### What you are asked to do:
All lines from the entries below that contain the string "none" should be copied out.
● ● ● ● ●
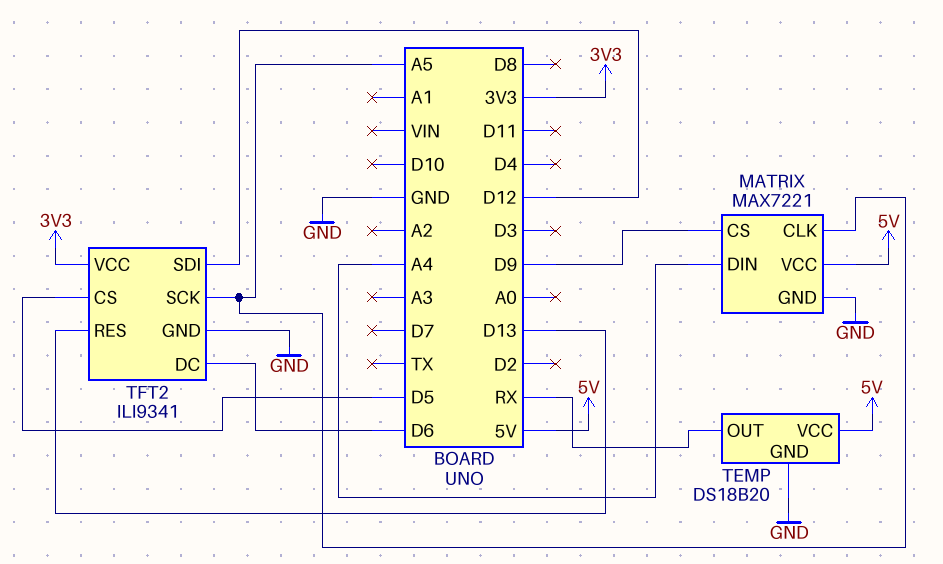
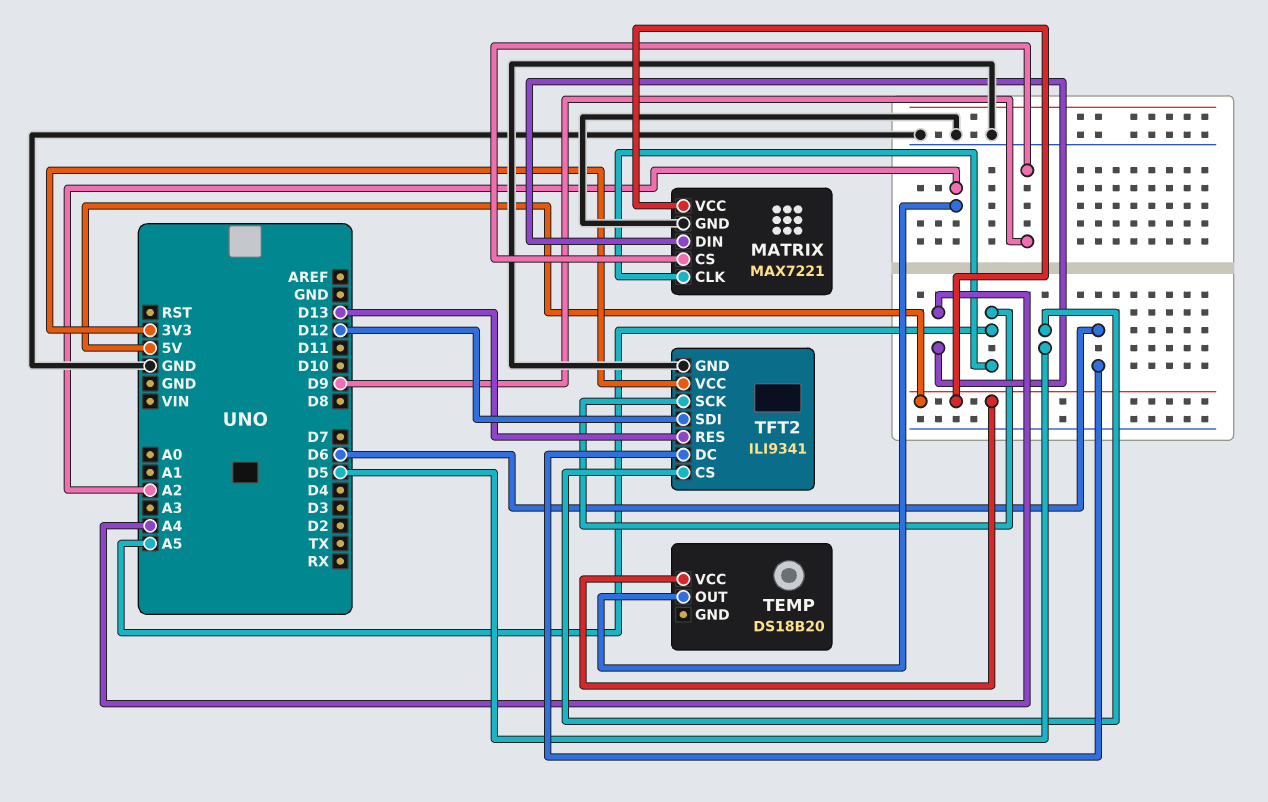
TEMP pin GND: GND -> none
TEMP pin OUT: RX -> A2

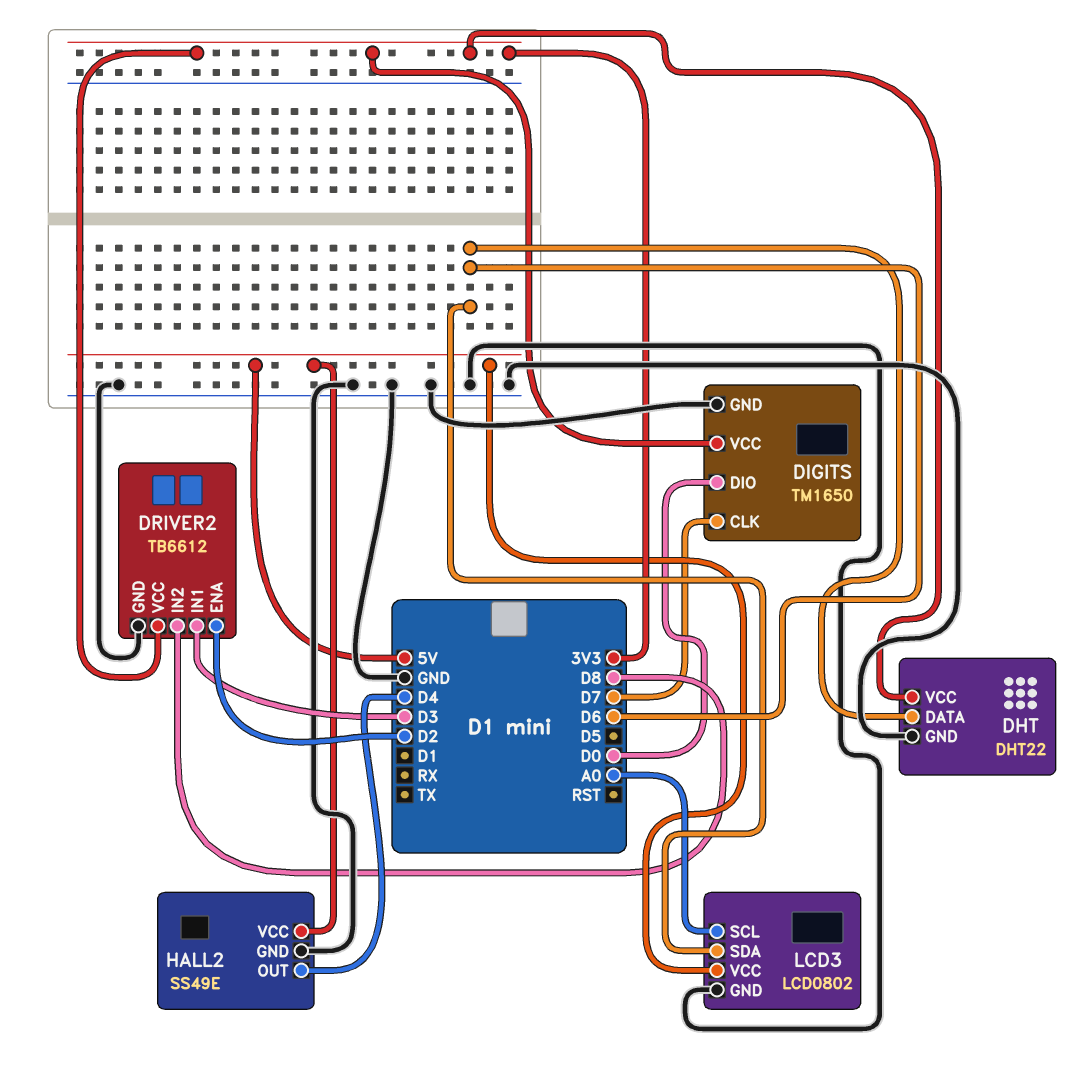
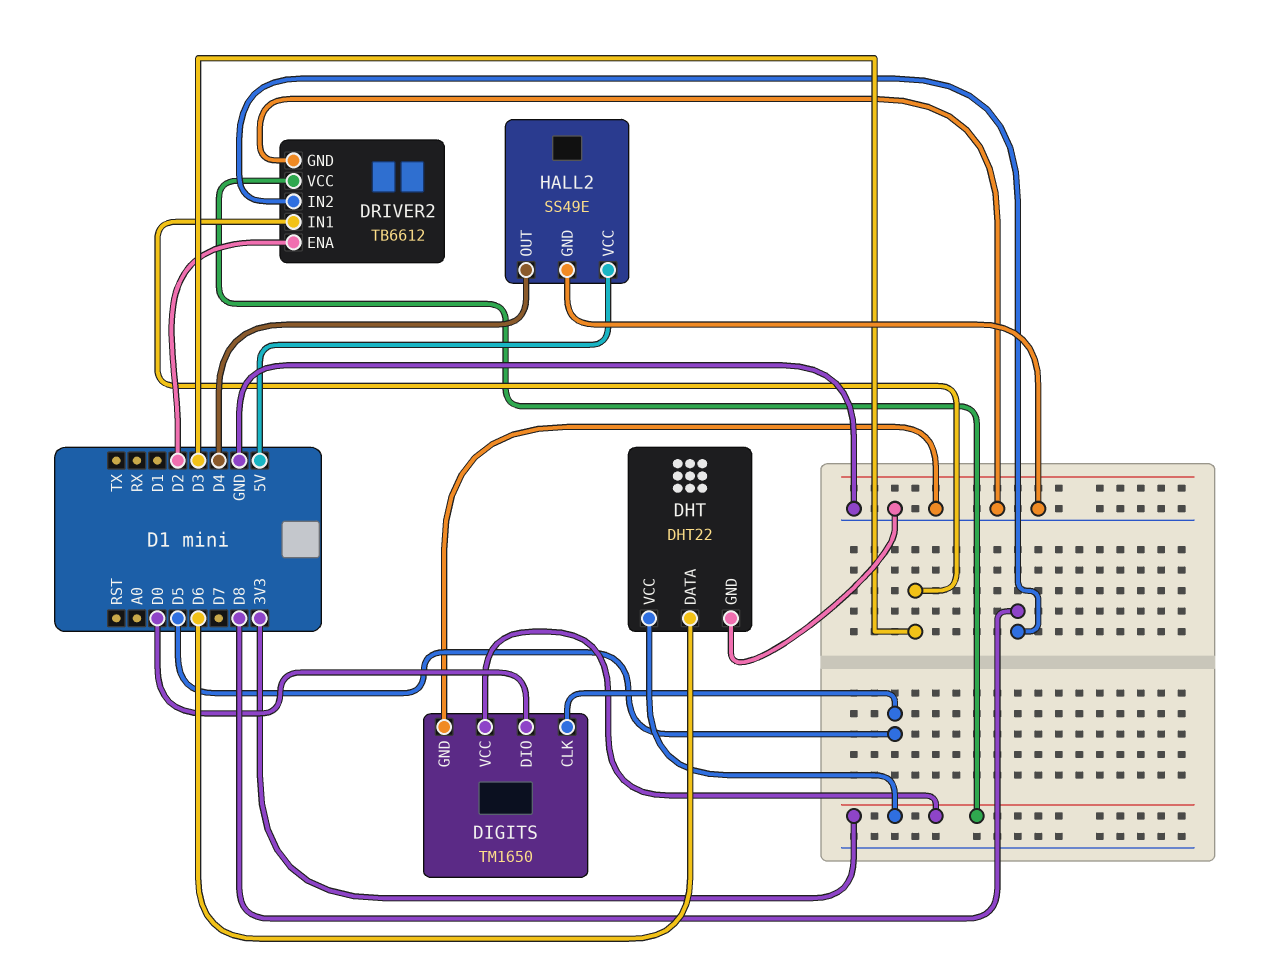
DIGITS pin CLK: D7 -> D5
LCD3: LCD0802 -> none
LCD3 pin GND: GND -> none
LCD3 pin SCL: A0 -> none
LCD3 pin SDA: D6 -> none
LCD3 pin VCC: 5V -> none

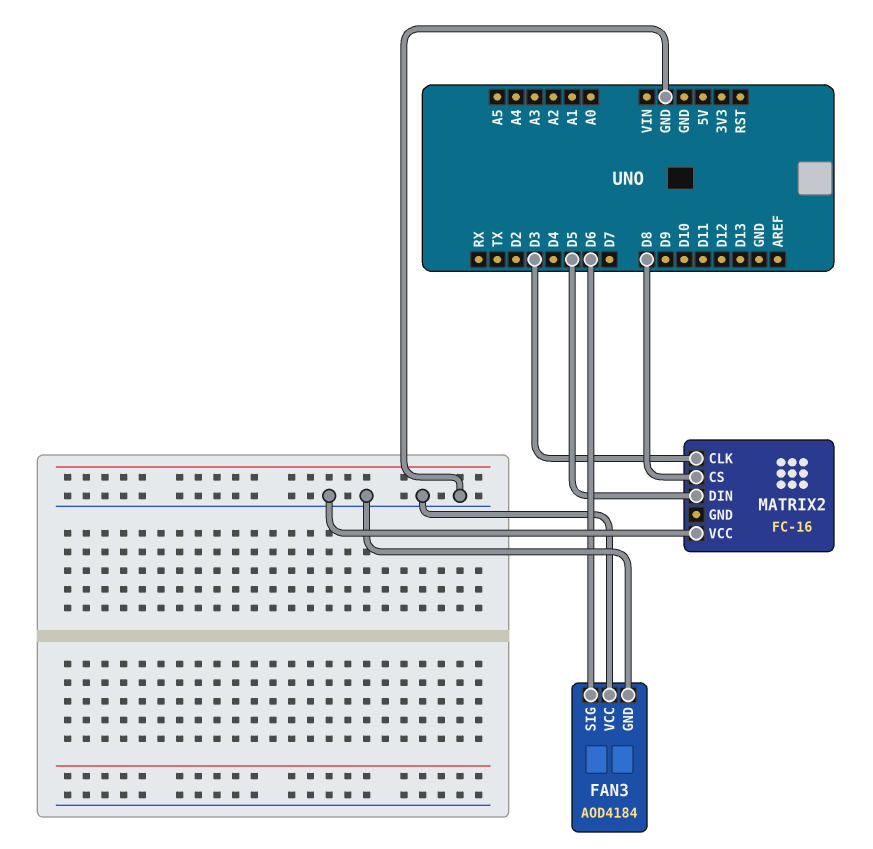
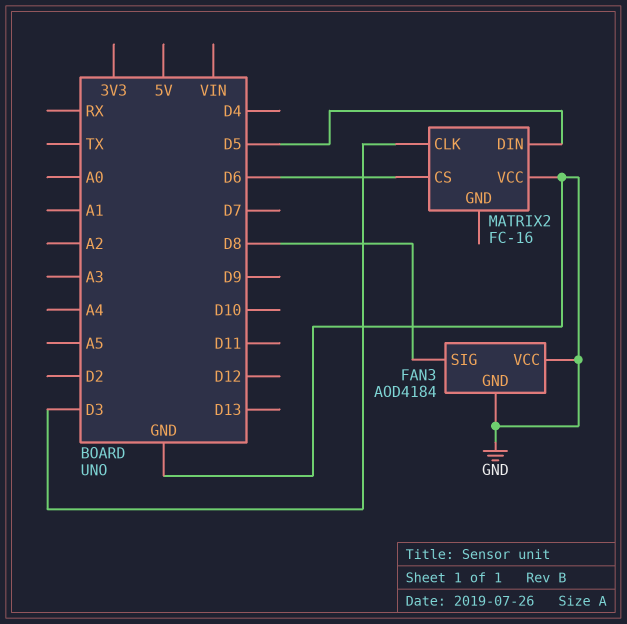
FAN3 pin SIG: D6 -> D8
MATRIX2 pin CS: D8 -> D6

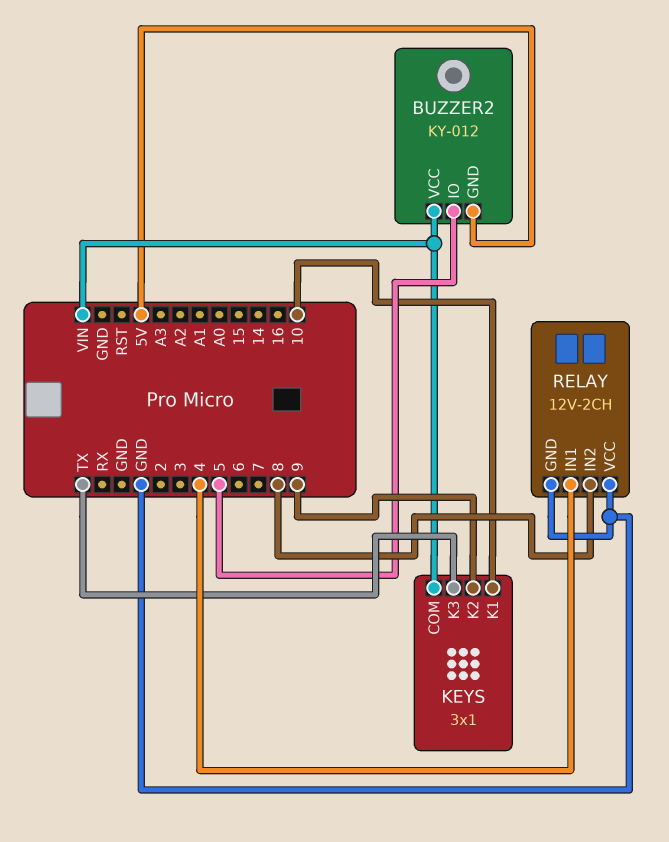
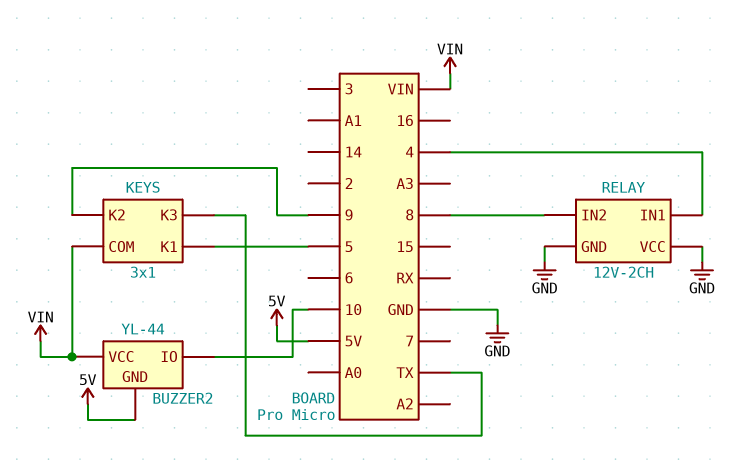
BUZZER2: KY-012 -> YL-44
BUZZER2 pin IO: 5 -> 10
KEYS pin K1: 10 -> 5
● ● ● ● ●
### Written answer:
TEMP pin GND: GND -> none
LCD3: LCD0802 -> none
LCD3 pin GND: GND -> none
LCD3 pin SCL: A0 -> none
LCD3 pin SDA: D6 -> none
LCD3 pin VCC: 5V -> none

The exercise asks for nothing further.